Assignment >>
Render the lines below as a Markdown table with the columns Row and Line, giving each line a row number and skipping blank ones. Leave the pictures out of the table.

━━━ Provided data ━━━

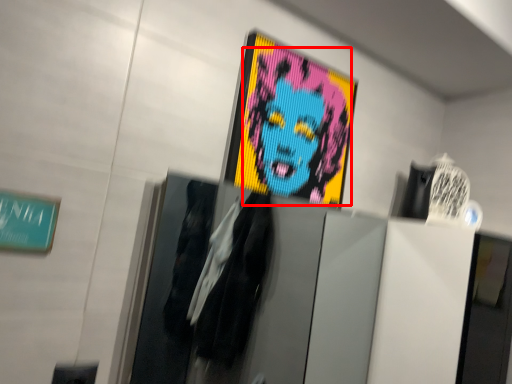
Question: Observing the image, what is the correct spatial positioning of person (annotated by the red box) in reference to poster?

Choices:
 (A) right
 (B) left

Answer: (A)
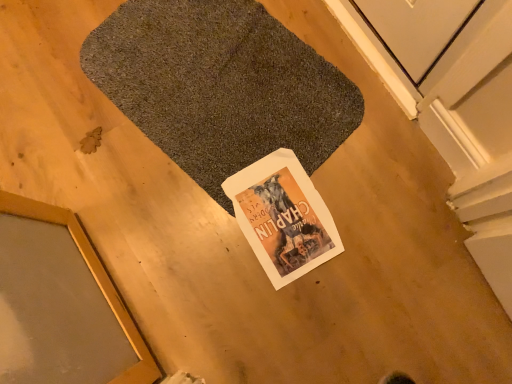
Question: Considering the relative sizes of white paper magazine at center and gold-framed mirror at lower left in the image provided, is white paper magazine at center smaller than gold-framed mirror at lower left?

Choices:
 (A) no
 (B) yes

Answer: (B)

Question: Is white paper magazine at center positioned with its back to gold-framed mirror at lower left?

Choices:
 (A) no
 (B) yes

Answer: (A)

Question: Can you confirm if white paper magazine at center is thinner than gold-framed mirror at lower left?

Choices:
 (A) no
 (B) yes

Answer: (B)

Question: Is white paper magazine at center taller than gold-framed mirror at lower left?

Choices:
 (A) yes
 (B) no

Answer: (B)

Question: Is white paper magazine at center at the left side of gold-framed mirror at lower left?

Choices:
 (A) no
 (B) yes

Answer: (A)

Question: Is the depth of white paper magazine at center less than that of gold-framed mirror at lower left?

Choices:
 (A) no
 (B) yes

Answer: (A)

Question: Is gold-framed mirror at lower left oriented towards white paper magazine at center?

Choices:
 (A) yes
 (B) no

Answer: (A)

Question: From the image's perspective, is gold-framed mirror at lower left below white paper magazine at center?

Choices:
 (A) yes
 (B) no

Answer: (A)

Question: Is gold-framed mirror at lower left surrounding white paper magazine at center?

Choices:
 (A) yes
 (B) no

Answer: (B)

Question: Is gold-framed mirror at lower left to the left of white paper magazine at center from the viewer's perspective?

Choices:
 (A) no
 (B) yes

Answer: (B)

Question: Can you confirm if gold-framed mirror at lower left is positioned to the right of white paper magazine at center?

Choices:
 (A) yes
 (B) no

Answer: (B)

Question: Is gold-framed mirror at lower left positioned before white paper magazine at center?

Choices:
 (A) yes
 (B) no

Answer: (A)

Question: Can you confirm if gold-framed mirror at lower left is thinner than dark gray carpet at center?

Choices:
 (A) no
 (B) yes

Answer: (B)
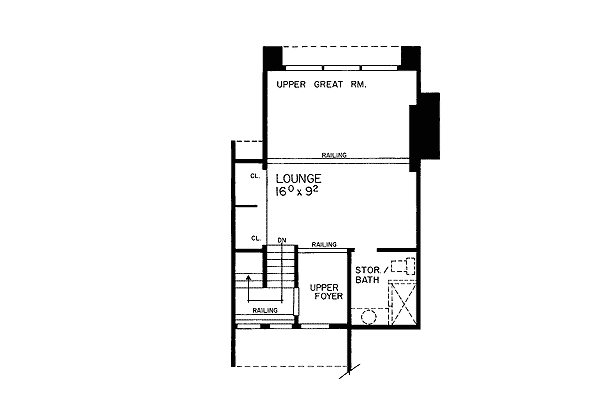
The image size is (600, 403). I want to click on lounge in black capital letters, so click(x=280, y=177), click(x=290, y=177), click(x=306, y=177), click(x=318, y=179).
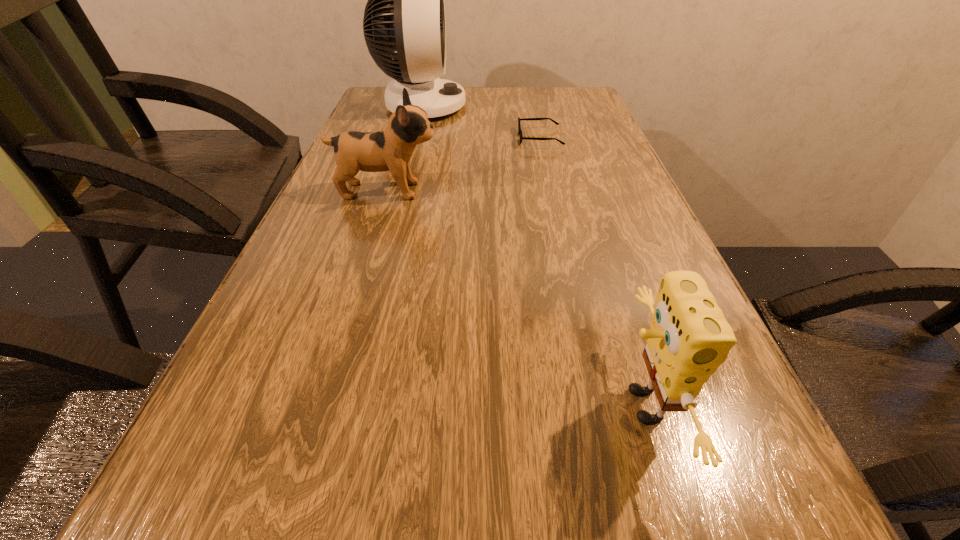
In order to click on the tallest object in this screenshot , I will do `click(405, 12)`.

Find the location of `the farthest object`. the farthest object is located at coordinates click(x=405, y=12).

In order to click on the third farthest object in this screenshot , I will do `click(390, 149)`.

I want to click on sponge, so click(689, 338).

Identify the location of the third nearest object. (519, 127).

Where is `the shortest object`? the shortest object is located at coordinates (519, 127).

This screenshot has width=960, height=540. I want to click on blank space located on the grille of the farthest object, so tap(552, 106).

Image resolution: width=960 pixels, height=540 pixels. Find the location of `vacant space located at the face of the third farthest object`. vacant space located at the face of the third farthest object is located at coordinates (561, 191).

You are a GUI agent. You are given a task and a screenshot of the screen. Output one action in this format:
    pyautogui.click(x=<x>, y=<y>)
    Task: Click on the vacant space located on the face of the sponge
    The width and height of the screenshot is (960, 540).
    Given the screenshot: What is the action you would take?
    pyautogui.click(x=486, y=406)

This screenshot has height=540, width=960. Find the location of `free space located 0.200m on the face of the sponge`. free space located 0.200m on the face of the sponge is located at coordinates (471, 406).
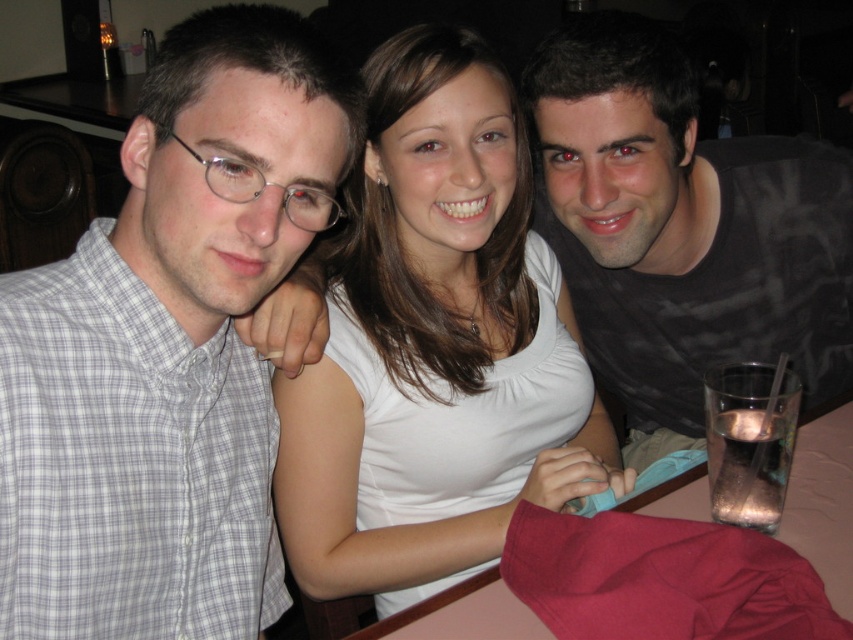
Question: Which point is farther to the camera?

Choices:
 (A) (676, 186)
 (B) (839, 512)
 (C) (12, 300)
 (D) (479, 156)

Answer: (A)

Question: Does matte black shirt at upper right appear on the left side of smooth plastic table at lower right?

Choices:
 (A) no
 (B) yes

Answer: (A)

Question: Which point appears closest to the camera in this image?

Choices:
 (A) (386, 326)
 (B) (548, 237)
 (C) (311, 237)
 (D) (506, 588)

Answer: (C)

Question: Which point is closer to the camera?

Choices:
 (A) smooth plastic table at lower right
 (B) gray checkered shirt at left
 (C) matte black shirt at upper right
 (D) white smooth shirt at center

Answer: (B)

Question: Does white smooth shirt at center have a larger size compared to smooth plastic table at lower right?

Choices:
 (A) no
 (B) yes

Answer: (B)

Question: Where is gray checkered shirt at left located in relation to white smooth shirt at center in the image?

Choices:
 (A) above
 (B) below

Answer: (B)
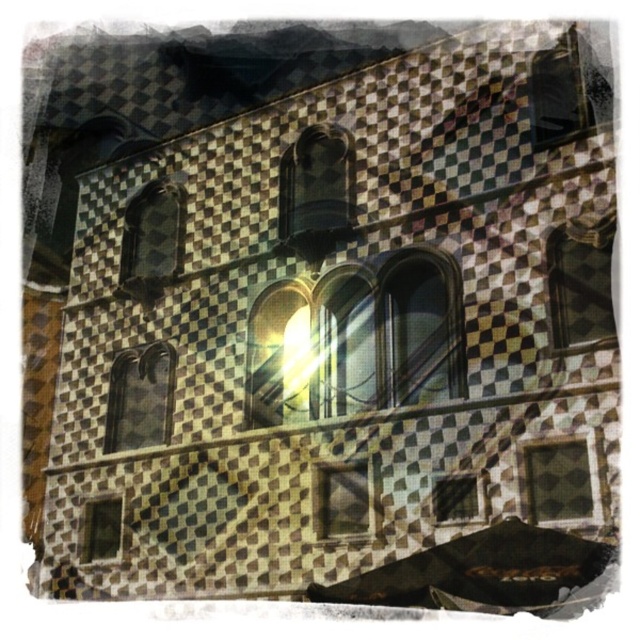
You are standing 60 meters away from the building. Can you safely approach the matte glass window at center left without exceeding the 66.30 meters safety distance limit?

The distance between the matte glass window at center left and the viewer is 66.30 meters. Since you are already standing 60 meters away, you can approach closer by up to 6.30 meters and still remain within the safety limit.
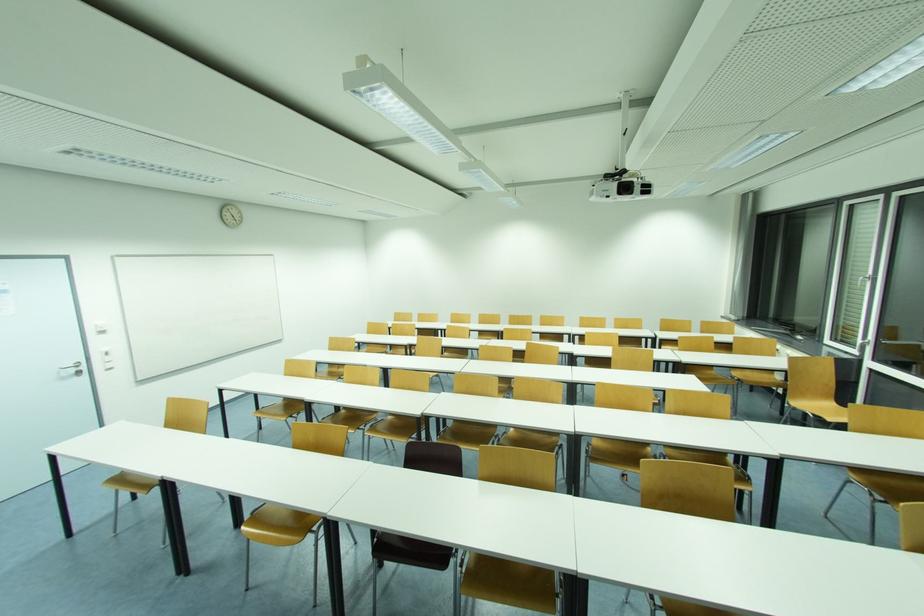
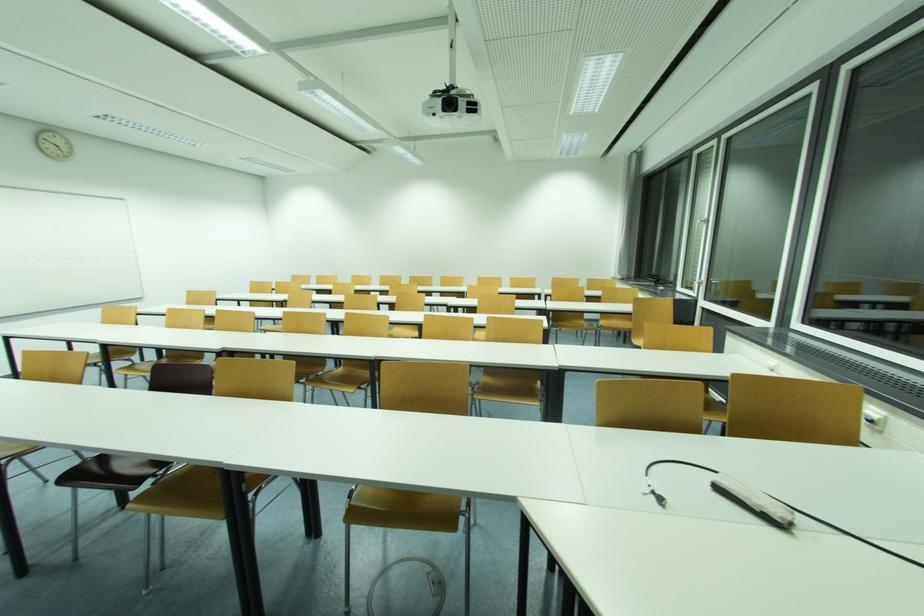
Question: What movement of the cameraman would produce the second image?

Choices:
 (A) Left
 (B) Right
 (C) Forward
 (D) Backward

Answer: (B)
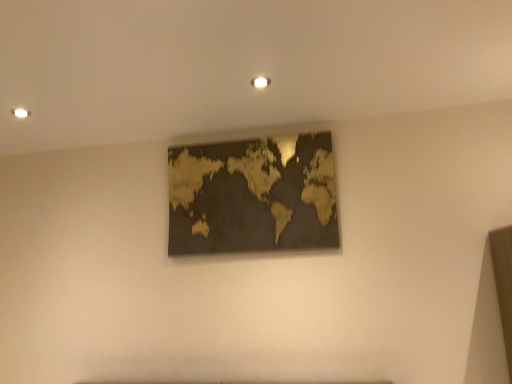
Describe the element at coordinates (253, 196) in the screenshot. I see `wooden map at center` at that location.

In order to click on wooden map at center in this screenshot , I will do `click(253, 196)`.

Where is `wooden map at center`? wooden map at center is located at coordinates (253, 196).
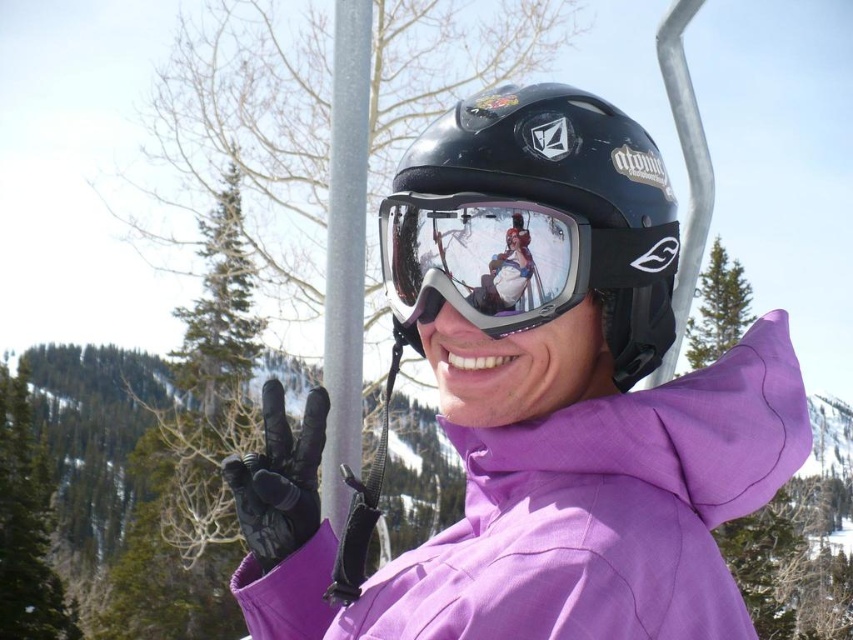
Question: Can you confirm if black matte helmet at center is positioned above transparent plastic goggles at center?

Choices:
 (A) yes
 (B) no

Answer: (A)

Question: Does black matte helmet at center appear over transparent plastic goggles at center?

Choices:
 (A) no
 (B) yes

Answer: (B)

Question: Is black matte helmet at center closer to camera compared to transparent plastic goggles at center?

Choices:
 (A) yes
 (B) no

Answer: (B)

━━━

Result of this exercise >>
| Row | Line |
|---|---|
| 1 | Question: Observing the image, what is the correct spatial positioning of person (annotated by the red box) in reference to poster? |
| 2 | Choices: |
| 3 |  (A) right |
| 4 |  (B) left |
| 5 | Answer: (A) |
| 6 | Question: Considering the relative sizes of white paper magazine at center and gold-framed mirror at lower left in the image provided, is white paper magazine at center smaller than gold-framed mirror at lower left? |
| 7 | Choices: |
| 8 |  (A) no |
| 9 |  (B) yes |
| 10 | Answer: (B) |
| 11 | Question: Is white paper magazine at center positioned with its back to gold-framed mirror at lower left? |
| 12 | Choices: |
| 13 |  (A) no |
| 14 |  (B) yes |
| 15 | Answer: (A) |
| 16 | Question: Can you confirm if white paper magazine at center is thinner than gold-framed mirror at lower left? |
| 17 | Choices: |
| 18 |  (A) no |
| 19 |  (B) yes |
| 20 | Answer: (B) |
| 21 | Question: Is white paper magazine at center taller than gold-framed mirror at lower left? |
| 22 | Choices: |
| 23 |  (A) yes |
| 24 |  (B) no |
| 25 | Answer: (B) |
| 26 | Question: Is white paper magazine at center at the left side of gold-framed mirror at lower left? |
| 27 | Choices: |
| 28 |  (A) no |
| 29 |  (B) yes |
| 30 | Answer: (A) |
| 31 | Question: Is the depth of white paper magazine at center less than that of gold-framed mirror at lower left? |
| 32 | Choices: |
| 33 |  (A) no |
| 34 |  (B) yes |
| 35 | Answer: (A) |
| 36 | Question: Is gold-framed mirror at lower left oriented towards white paper magazine at center? |
| 37 | Choices: |
| 38 |  (A) yes |
| 39 |  (B) no |
| 40 | Answer: (A) |
| 41 | Question: From the image's perspective, is gold-framed mirror at lower left below white paper magazine at center? |
| 42 | Choices: |
| 43 |  (A) yes |
| 44 |  (B) no |
| 45 | Answer: (A) |
| 46 | Question: Is gold-framed mirror at lower left surrounding white paper magazine at center? |
| 47 | Choices: |
| 48 |  (A) yes |
| 49 |  (B) no |
| 50 | Answer: (B) |
| 51 | Question: Is gold-framed mirror at lower left to the left of white paper magazine at center from the viewer's perspective? |
| 52 | Choices: |
| 53 |  (A) no |
| 54 |  (B) yes |
| 55 | Answer: (B) |
| 56 | Question: Can you confirm if gold-framed mirror at lower left is positioned to the right of white paper magazine at center? |
| 57 | Choices: |
| 58 |  (A) yes |
| 59 |  (B) no |
| 60 | Answer: (B) |
| 61 | Question: Is gold-framed mirror at lower left positioned before white paper magazine at center? |
| 62 | Choices: |
| 63 |  (A) yes |
| 64 |  (B) no |
| 65 | Answer: (A) |
| 66 | Question: Can you confirm if gold-framed mirror at lower left is thinner than dark gray carpet at center? |
| 67 | Choices: |
| 68 |  (A) no |
| 69 |  (B) yes |
| 70 | Answer: (B) |
| 71 | The image size is (600, 403). I want to click on lounge in black capital letters, so click(x=280, y=177), click(x=290, y=177), click(x=306, y=177), click(x=318, y=179). |
| 72 | In order to click on the tallest object in this screenshot , I will do `click(405, 12)`. |
| 73 | Find the location of `the farthest object`. the farthest object is located at coordinates click(x=405, y=12). |
| 74 | In order to click on the third farthest object in this screenshot , I will do `click(390, 149)`. |
| 75 | I want to click on sponge, so click(689, 338). |
| 76 | Identify the location of the third nearest object. (519, 127). |
| 77 | Where is `the shortest object`? the shortest object is located at coordinates (519, 127). |
| 78 | This screenshot has width=960, height=540. I want to click on blank space located on the grille of the farthest object, so tap(552, 106). |
| 79 | Image resolution: width=960 pixels, height=540 pixels. Find the location of `vacant space located at the face of the third farthest object`. vacant space located at the face of the third farthest object is located at coordinates (561, 191). |
| 80 | You are a GUI agent. You are given a task and a screenshot of the screen. Output one action in this format: |
| 81 |     pyautogui.click(x=<x>, y=<y>) |
| 82 |     Task: Click on the vacant space located on the face of the sponge |
| 83 |     The width and height of the screenshot is (960, 540). |
| 84 |     Given the screenshot: What is the action you would take? |
| 85 |     pyautogui.click(x=486, y=406) |
| 86 | This screenshot has height=540, width=960. Find the location of `free space located 0.200m on the face of the sponge`. free space located 0.200m on the face of the sponge is located at coordinates (471, 406). |
| 87 | Question: Which point is farther to the camera? |
| 88 | Choices: |
| 89 |  (A) (676, 186) |
| 90 |  (B) (839, 512) |
| 91 |  (C) (12, 300) |
| 92 |  (D) (479, 156) |
| 93 | Answer: (A) |
| 94 | Question: Does matte black shirt at upper right appear on the left side of smooth plastic table at lower right? |
| 95 | Choices: |
| 96 |  (A) no |
| 97 |  (B) yes |
| 98 | Answer: (A) |
| 99 | Question: Which point appears closest to the camera in this image? |
| 100 | Choices: |
| 101 |  (A) (386, 326) |
| 102 |  (B) (548, 237) |
| 103 |  (C) (311, 237) |
| 104 |  (D) (506, 588) |
| 105 | Answer: (C) |
| 106 | Question: Which point is closer to the camera? |
| 107 | Choices: |
| 108 |  (A) smooth plastic table at lower right |
| 109 |  (B) gray checkered shirt at left |
| 110 |  (C) matte black shirt at upper right |
| 111 |  (D) white smooth shirt at center |
| 112 | Answer: (B) |
| 113 | Question: Does white smooth shirt at center have a larger size compared to smooth plastic table at lower right? |
| 114 | Choices: |
| 115 |  (A) no |
| 116 |  (B) yes |
| 117 | Answer: (B) |
| 118 | Question: Where is gray checkered shirt at left located in relation to white smooth shirt at center in the image? |
| 119 | Choices: |
| 120 |  (A) above |
| 121 |  (B) below |
| 122 | Answer: (B) |
| 123 | You are standing 60 meters away from the building. Can you safely approach the matte glass window at center left without exceeding the 66.30 meters safety distance limit? |
| 124 | The distance between the matte glass window at center left and the viewer is 66.30 meters. Since you are already standing 60 meters away, you can approach closer by up to 6.30 meters and still remain within the safety limit. |
| 125 | Question: What movement of the cameraman would produce the second image? |
| 126 | Choices: |
| 127 |  (A) Left |
| 128 |  (B) Right |
| 129 |  (C) Forward |
| 130 |  (D) Backward |
| 131 | Answer: (B) |
| 132 | Describe the element at coordinates (253, 196) in the screenshot. I see `wooden map at center` at that location. |
| 133 | In order to click on wooden map at center in this screenshot , I will do `click(253, 196)`. |
| 134 | Where is `wooden map at center`? wooden map at center is located at coordinates (253, 196). |
| 135 | Question: Can you confirm if black matte helmet at center is positioned above transparent plastic goggles at center? |
| 136 | Choices: |
| 137 |  (A) yes |
| 138 |  (B) no |
| 139 | Answer: (A) |
| 140 | Question: Does black matte helmet at center appear over transparent plastic goggles at center? |
| 141 | Choices: |
| 142 |  (A) no |
| 143 |  (B) yes |
| 144 | Answer: (B) |
| 145 | Question: Is black matte helmet at center closer to camera compared to transparent plastic goggles at center? |
| 146 | Choices: |
| 147 |  (A) yes |
| 148 |  (B) no |
| 149 | Answer: (B) |